(Structured diff data)
►

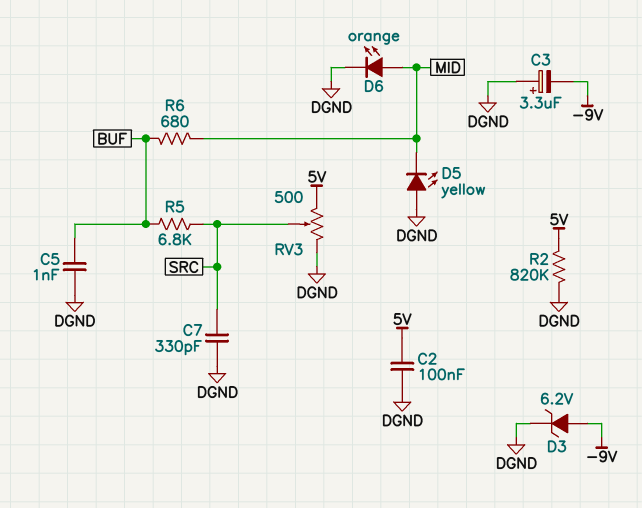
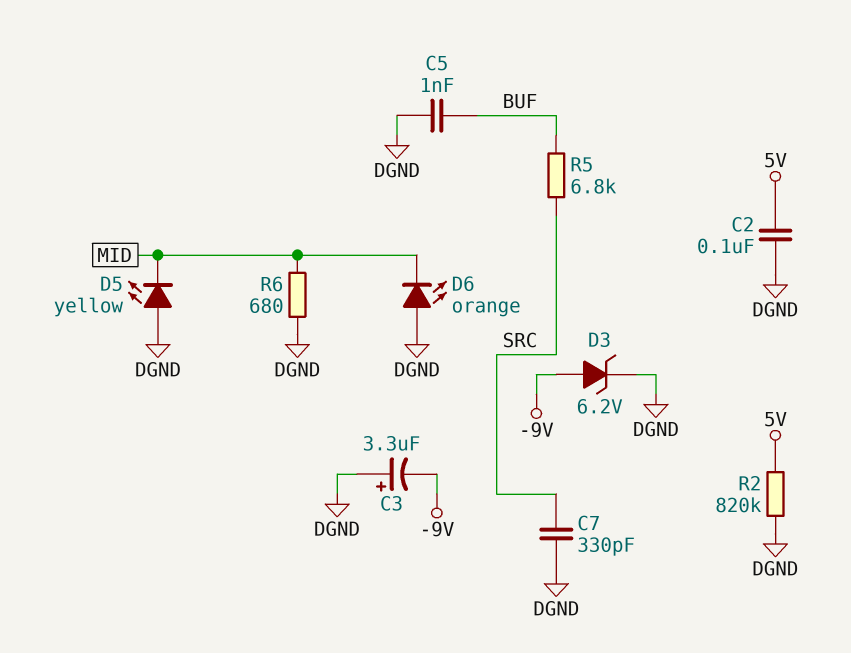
D6: LED orange (A MID, K DGND) -> LED orange (A DGND, K MID)
R6: 680 (BUF, MID) -> 680 (DGND, MID)
RV3: 500 (5V, DGND, wiper SRC) -> none

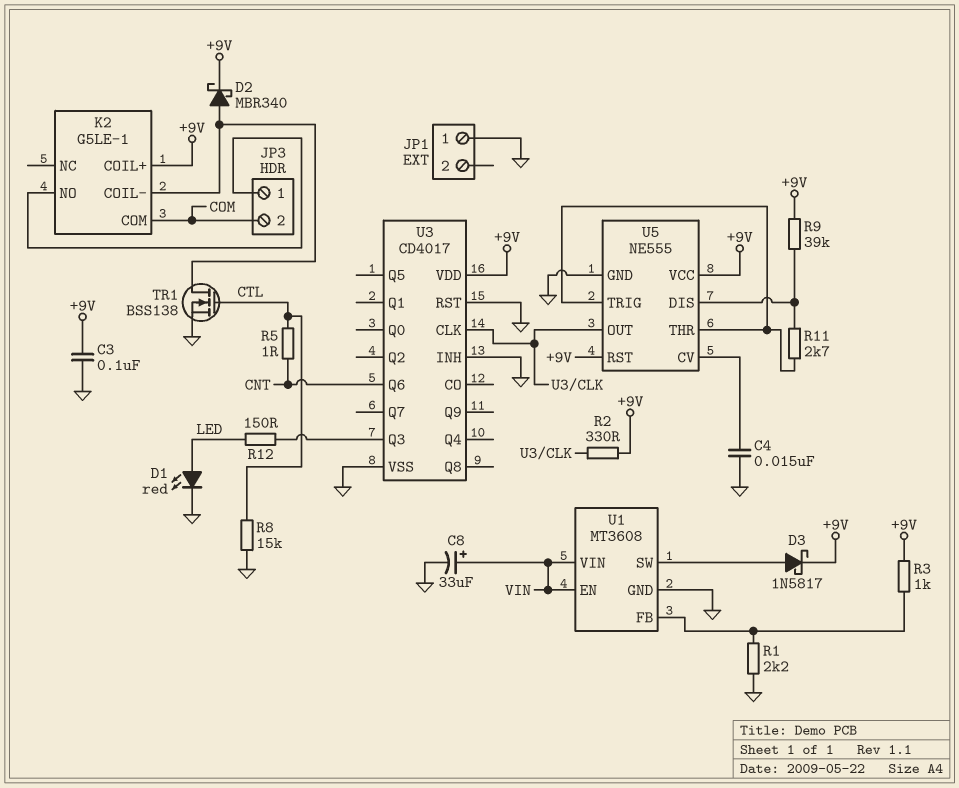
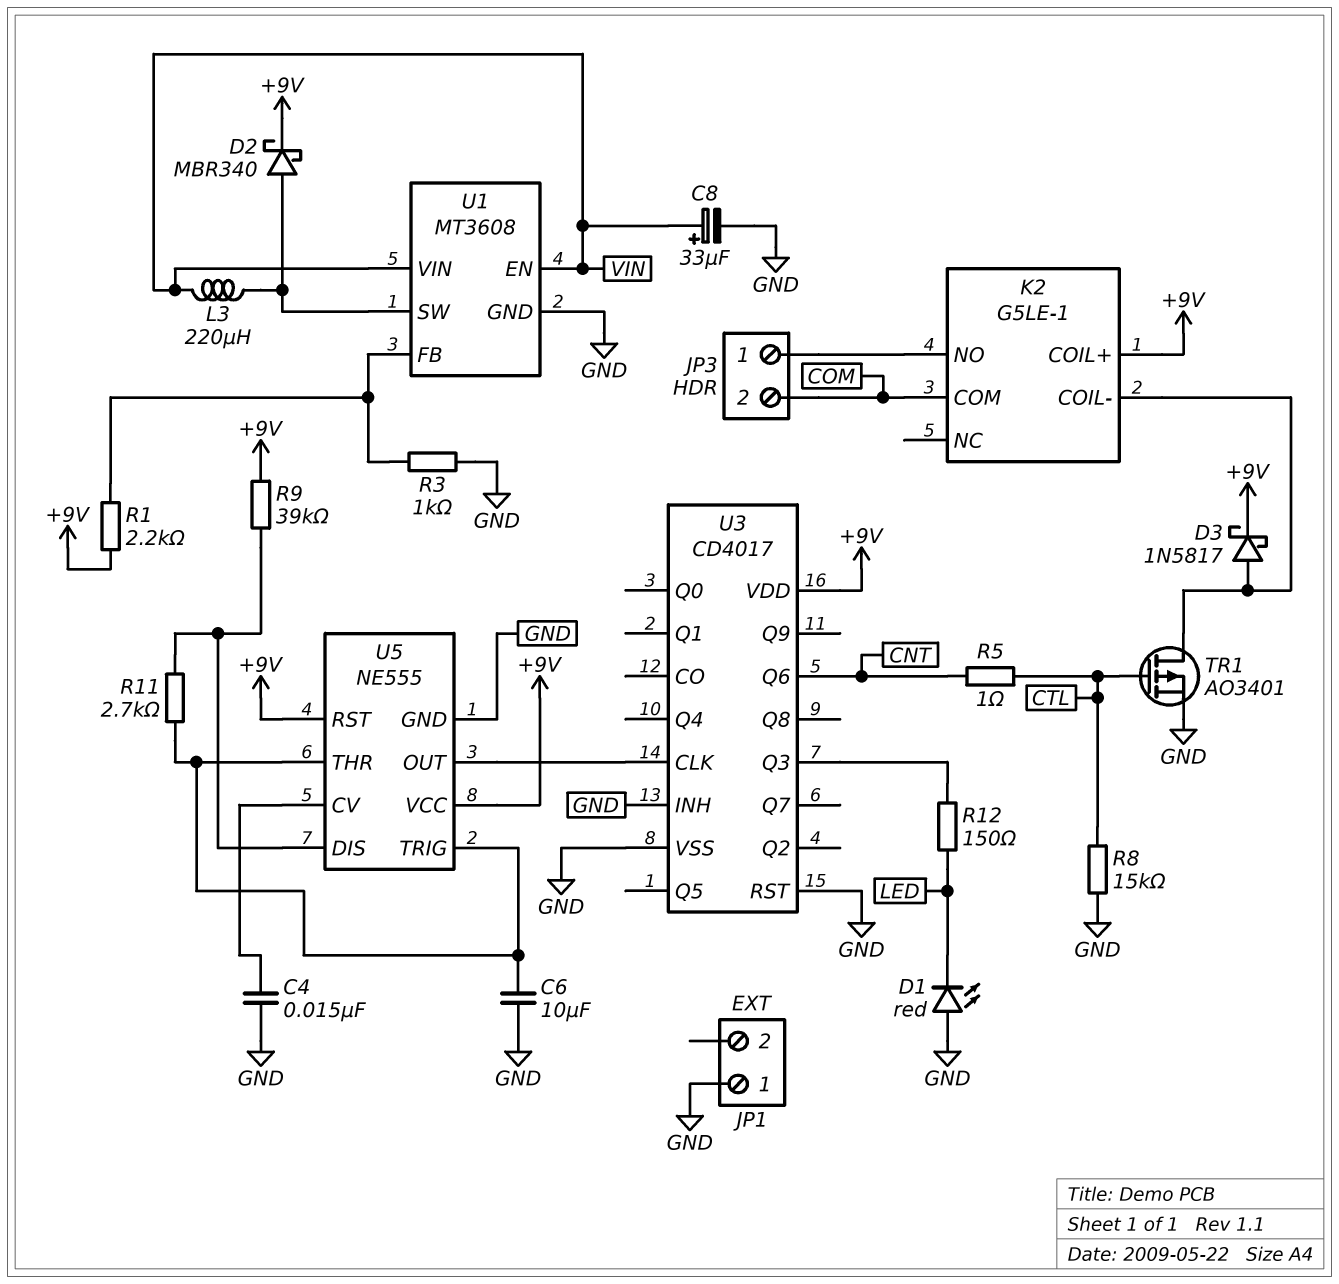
C3: 100nF (+9V, GND) -> none
C6: none -> 10uF (GND, U5/THR)
D1: LED red (A LED, K GND) -> LED red (A GND, K LED)
D2: schottky MBR340 (A K2/COIL-, K +9V) -> schottky MBR340 (A U1/SW, K +9V)
D3: schottky 1N5817 (A U1/SW, K +9V) -> schottky 1N5817 (A K2/COIL-, K +9V)
L3: none -> 220uH (U1/SW, VIN)
R1: 2.2k (GND, U1/FB) -> 2.2k (+9V, U1/FB)
R2: 330 (+9V, U3/CLK) -> none
R3: 1k (+9V, U1/FB) -> 1k (GND, U1/FB)
TR1: NMOS BSS138 (G CTL, D K2/COIL-, S GND) -> PMOS AO3401 (G CTL, D K2/COIL-, S GND)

◄

▸ **Exercise brief**: Write out each line of the data above exactly, starting at the top and finishing with the line containing "D1: LED red"; omit the pictures.

▸ **Your response**:
D6: LED orange (A MID, K DGND) -> LED orange (A DGND, K MID)
R6: 680 (BUF, MID) -> 680 (DGND, MID)
RV3: 500 (5V, DGND, wiper SRC) -> none

C3: 100nF (+9V, GND) -> none
C6: none -> 10uF (GND, U5/THR)
D1: LED red (A LED, K GND) -> LED red (A GND, K LED)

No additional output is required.